[Excerpts from a dataset]
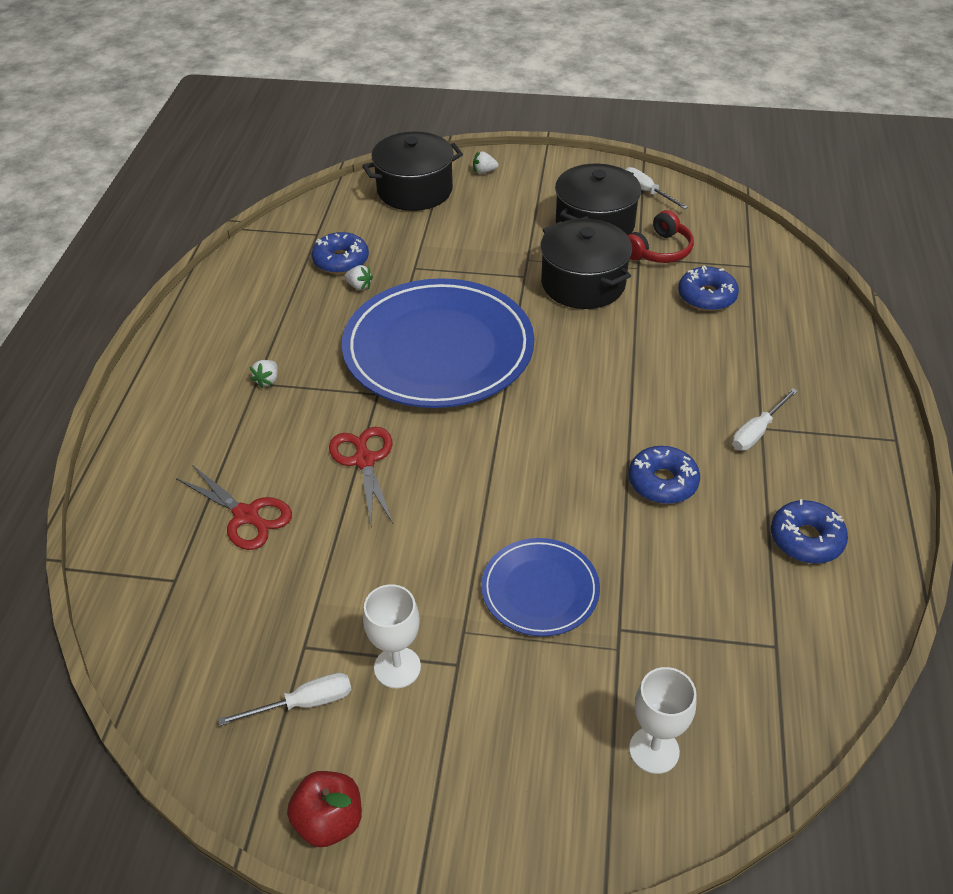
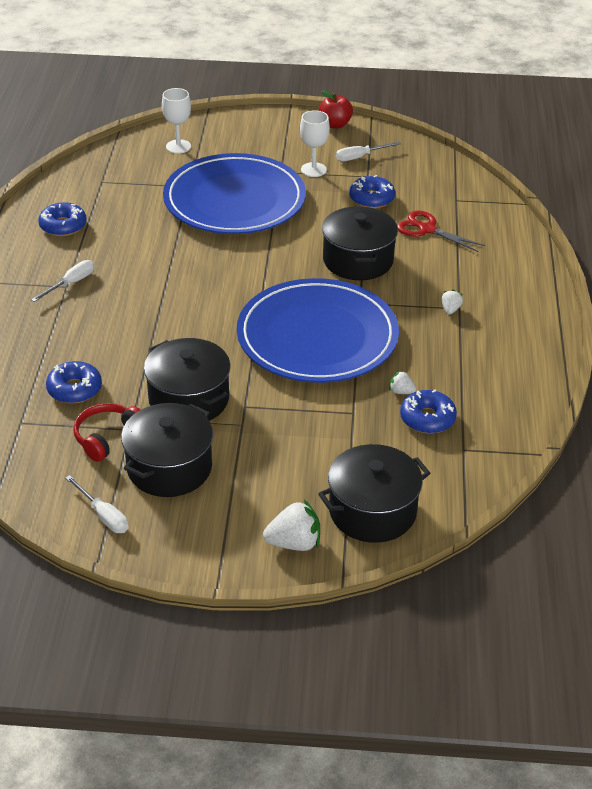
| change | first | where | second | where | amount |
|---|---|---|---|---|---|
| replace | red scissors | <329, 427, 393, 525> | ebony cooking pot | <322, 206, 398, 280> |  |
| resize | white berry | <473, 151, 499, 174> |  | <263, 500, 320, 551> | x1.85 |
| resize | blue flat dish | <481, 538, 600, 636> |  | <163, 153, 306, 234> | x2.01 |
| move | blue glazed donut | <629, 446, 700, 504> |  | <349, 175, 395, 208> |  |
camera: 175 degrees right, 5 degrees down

...

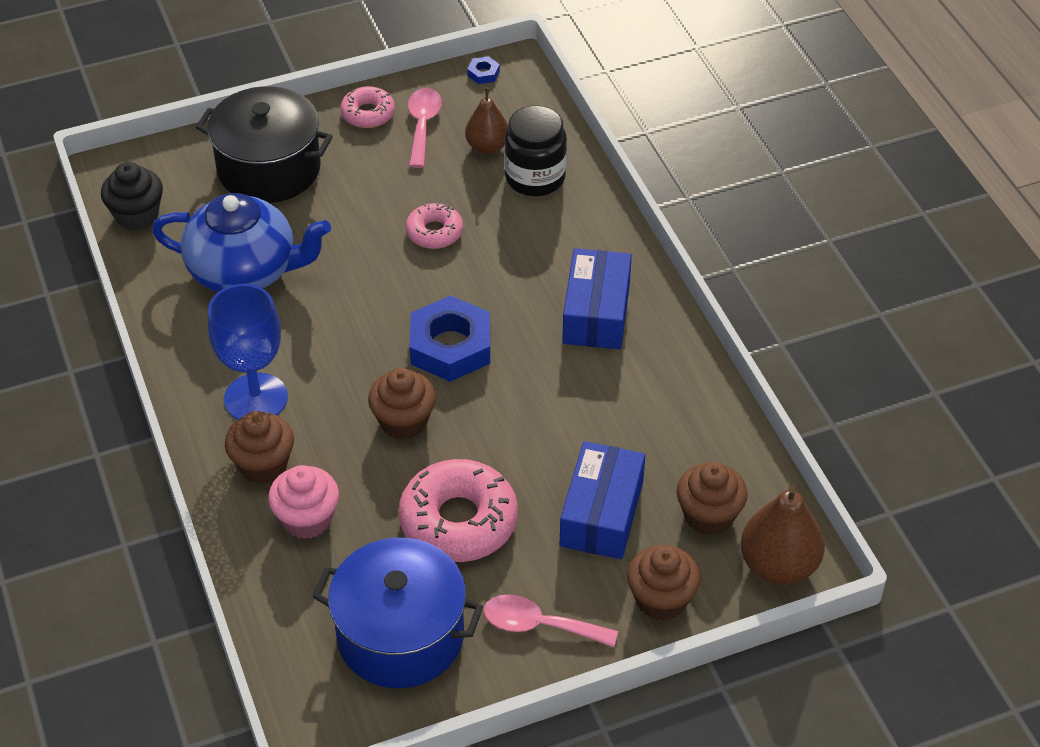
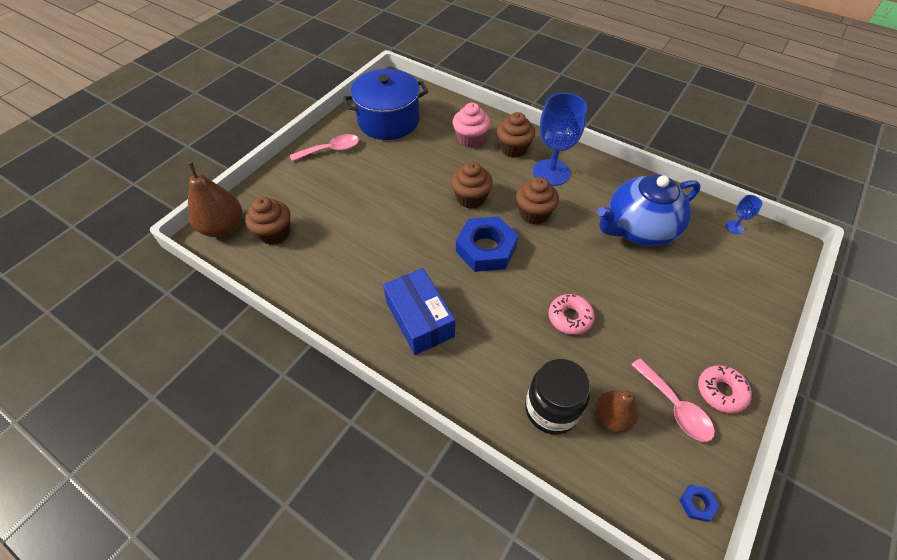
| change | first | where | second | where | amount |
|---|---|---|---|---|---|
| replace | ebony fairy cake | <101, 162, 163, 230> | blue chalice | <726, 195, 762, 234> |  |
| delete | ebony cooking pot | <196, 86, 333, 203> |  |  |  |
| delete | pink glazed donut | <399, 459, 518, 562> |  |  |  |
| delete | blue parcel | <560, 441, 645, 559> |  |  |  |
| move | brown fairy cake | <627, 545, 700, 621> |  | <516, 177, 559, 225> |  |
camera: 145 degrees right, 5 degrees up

WHAT THE TASK REQUIRES: Wherever a line of the data holds "resize", copy that line.

ANSWER SPACE:
| resize | white berry | <473, 151, 499, 174> |  | <263, 500, 320, 551> | x1.85 |
| resize | blue flat dish | <481, 538, 600, 636> |  | <163, 153, 306, 234> | x2.01 |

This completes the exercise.